## Task objective
Whenever a line in the data below includes the string "MCLR", copy it out.

(Supplied material begins)

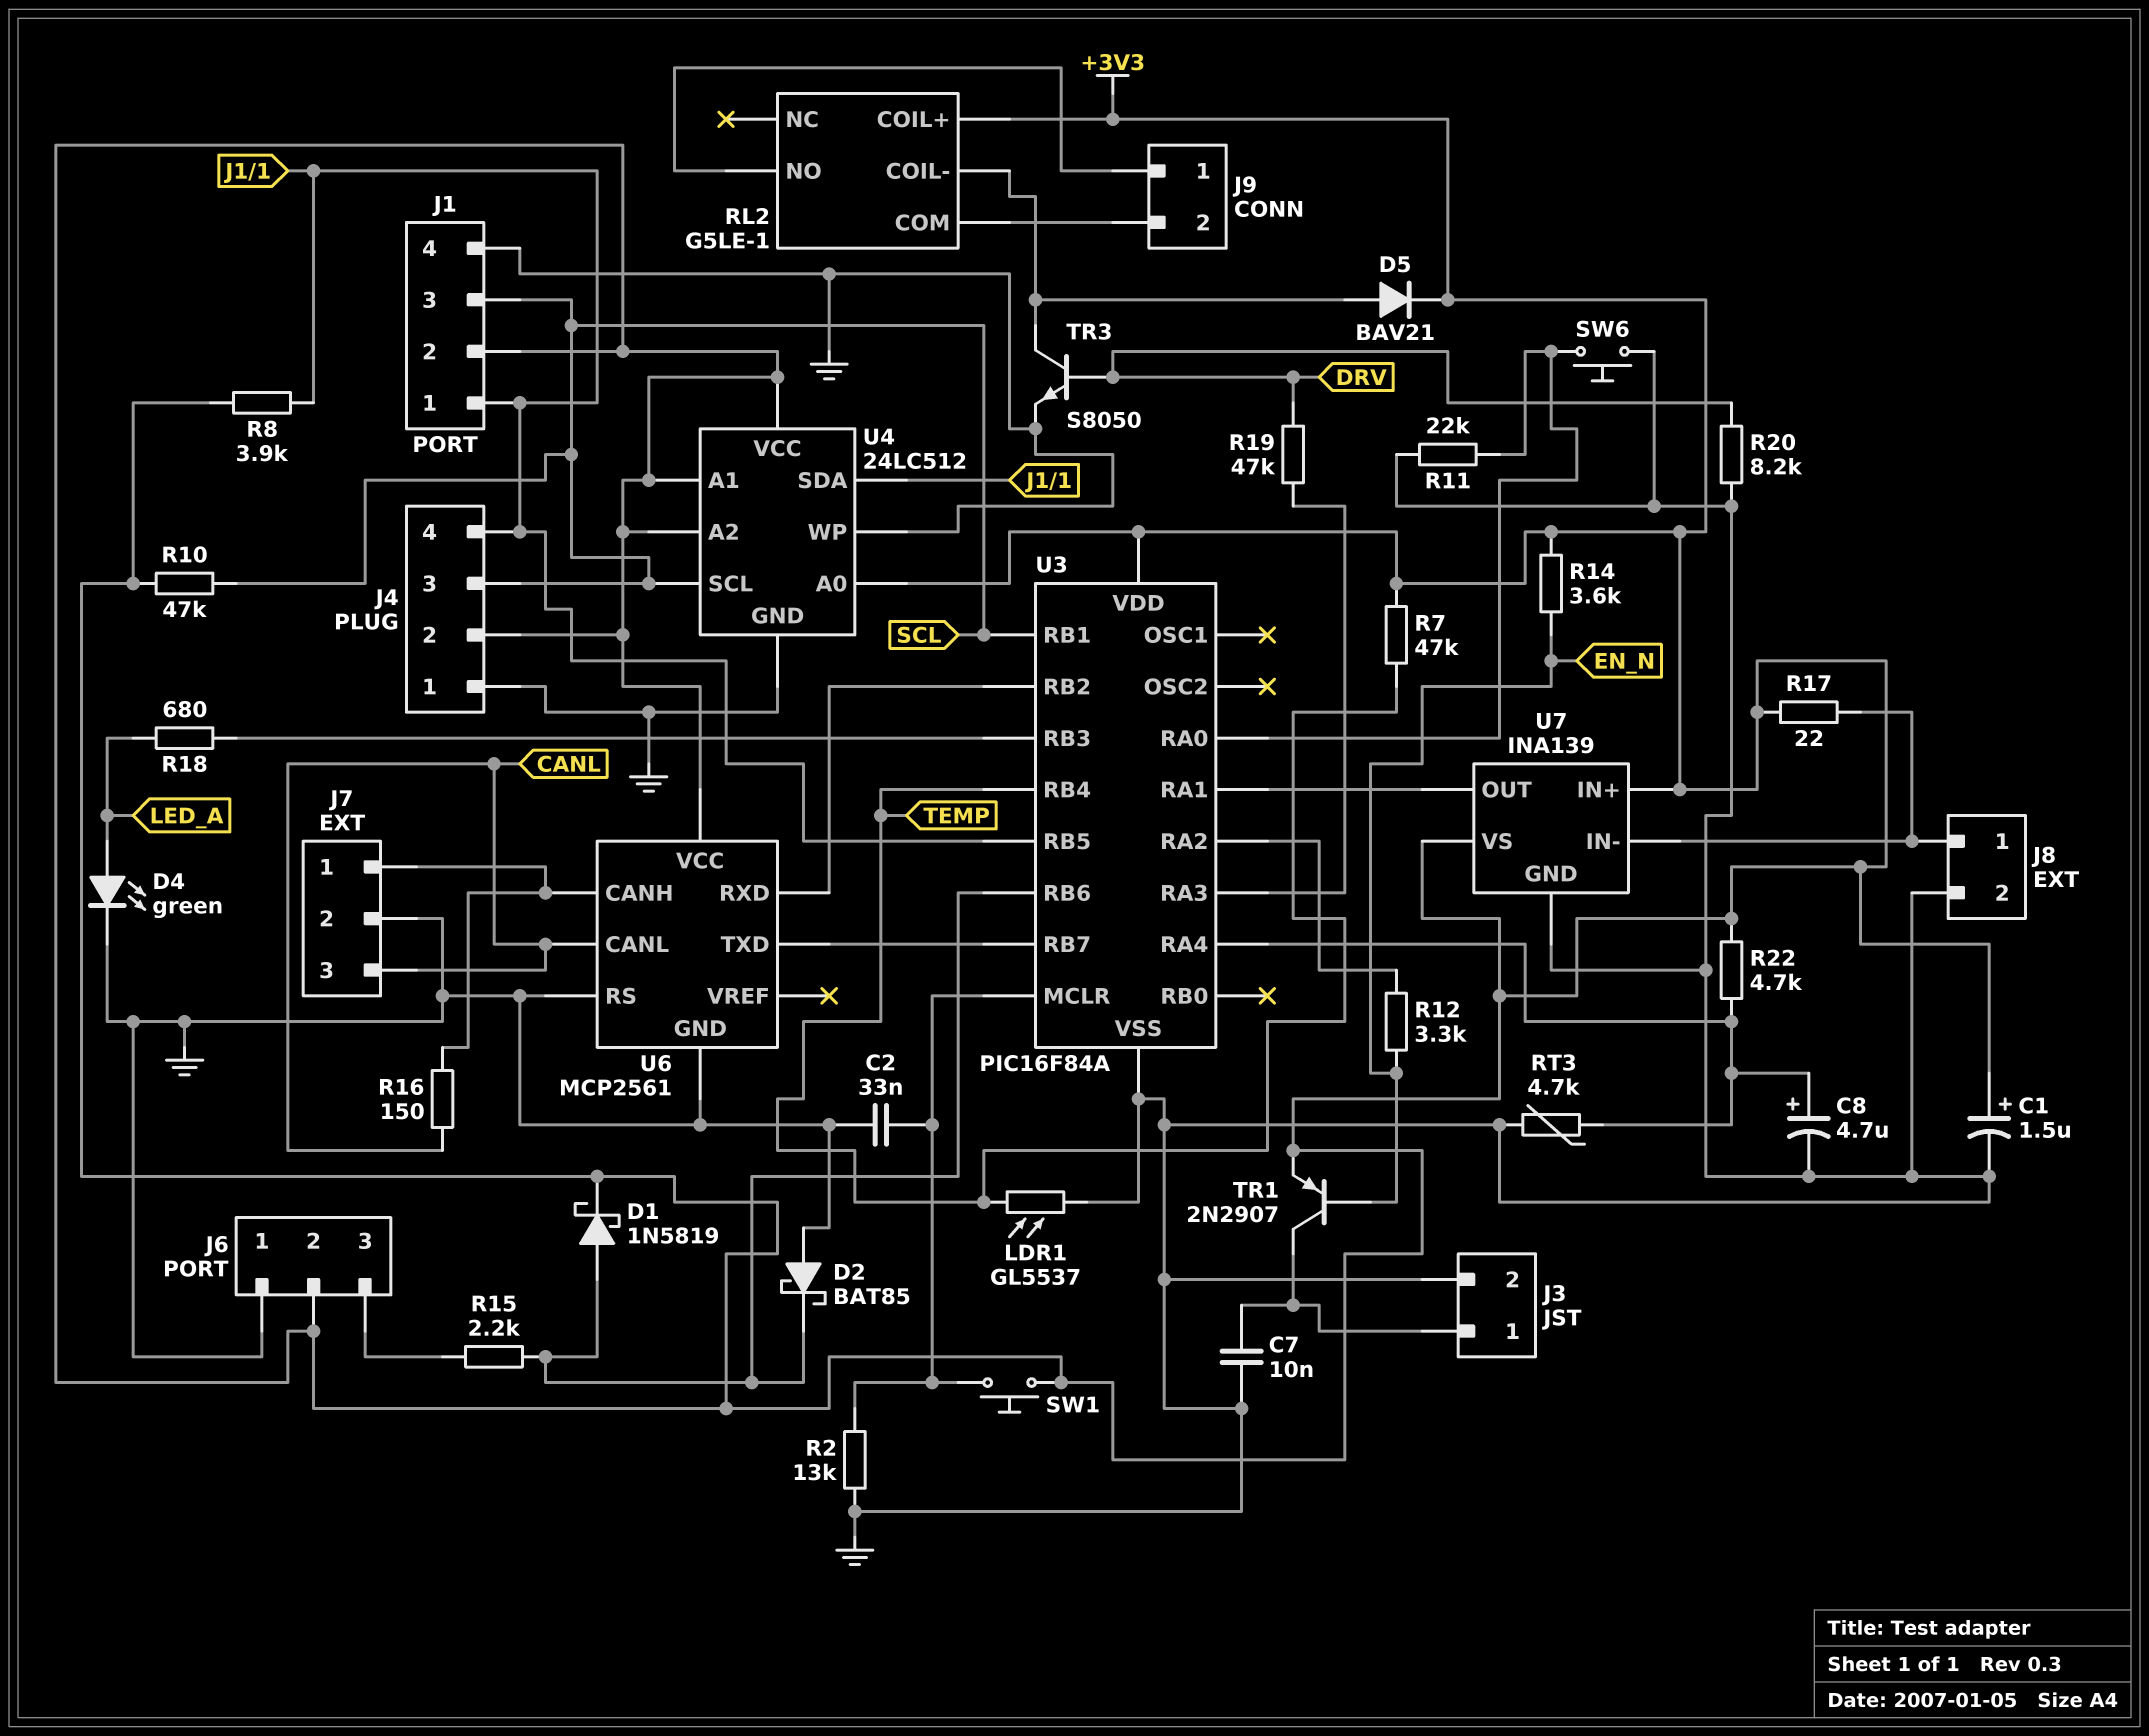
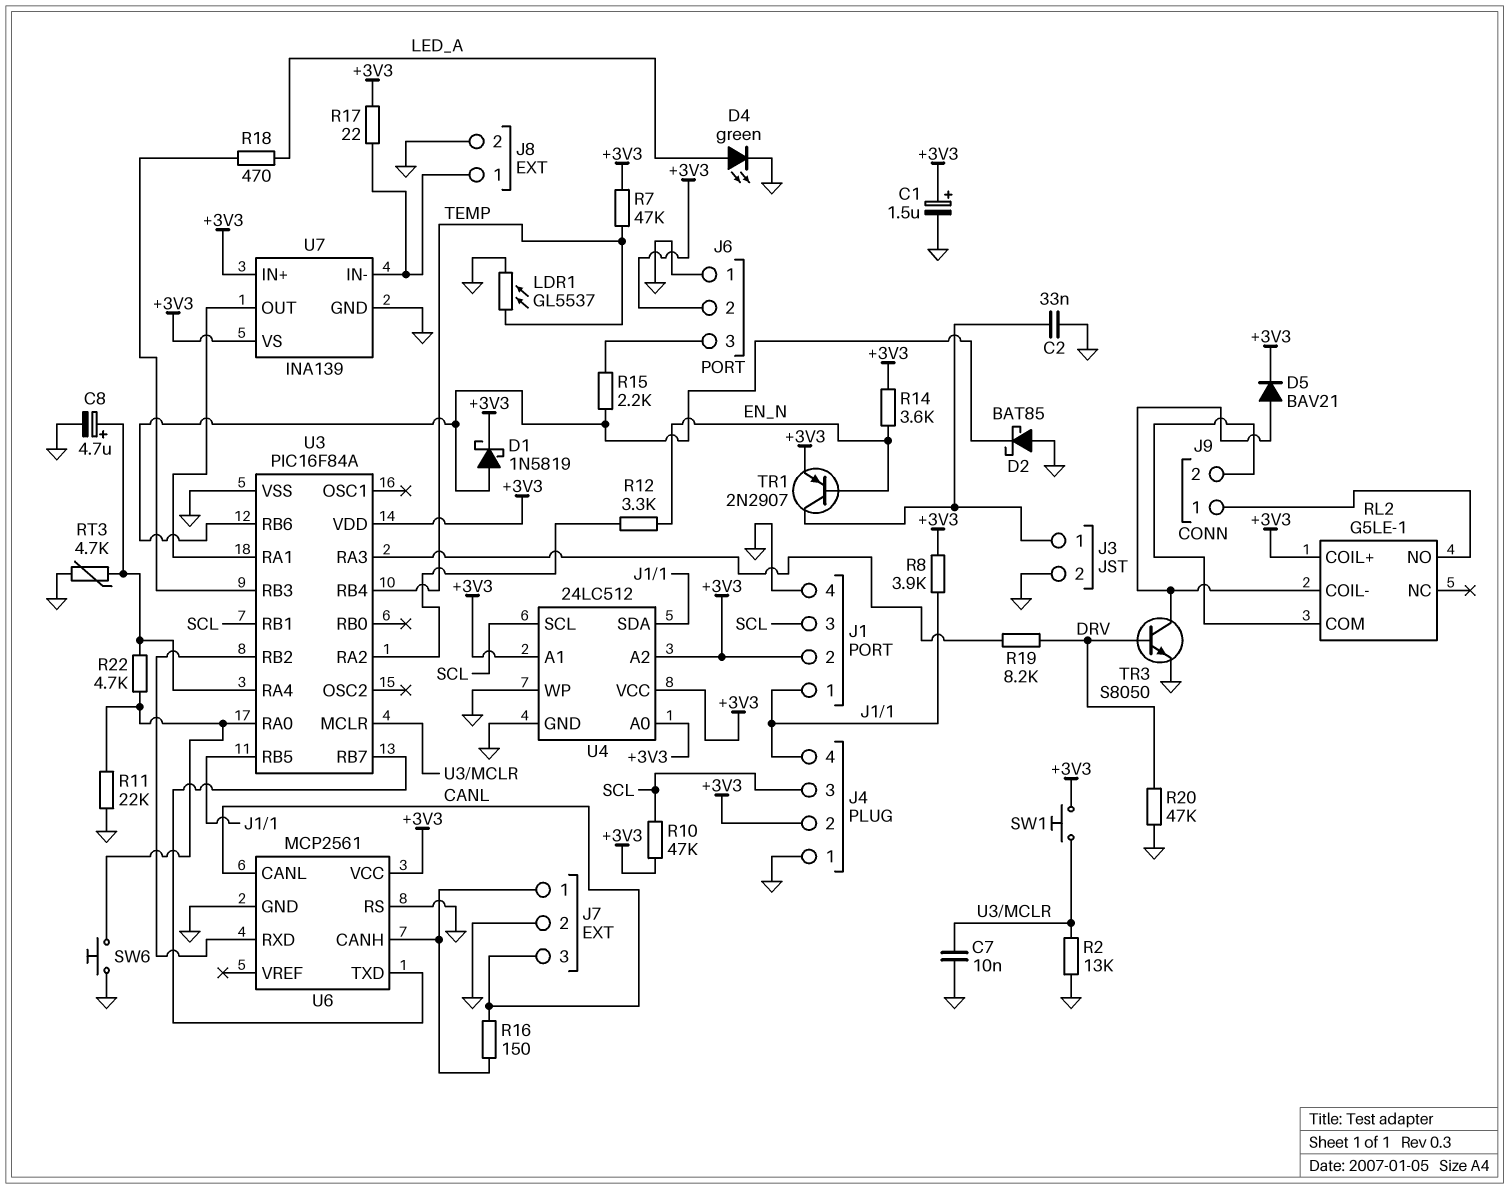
C2: 33nF (GND, U3/MCLR) -> 33nF (GND, J3/1)
C7: 10nF (GND, J3/1) -> 10nF (GND, U3/MCLR)
R18: 680 (LED_A, U3/RB3) -> 470 (LED_A, U3/RB3)
R19: 47k (DRV, U3/RA3) -> 8.2k (DRV, U3/RA3)
R20: 8.2k (DRV, GND) -> 47k (DRV, GND)
R22: 4.7k (+3V3, U3/RA4) -> 4.7k (U3/RA0, U3/RA4)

(Supplied material ends)

## Answer for this exercise
C2: 33nF (GND, U3/MCLR) -> 33nF (GND, J3/1)
C7: 10nF (GND, J3/1) -> 10nF (GND, U3/MCLR)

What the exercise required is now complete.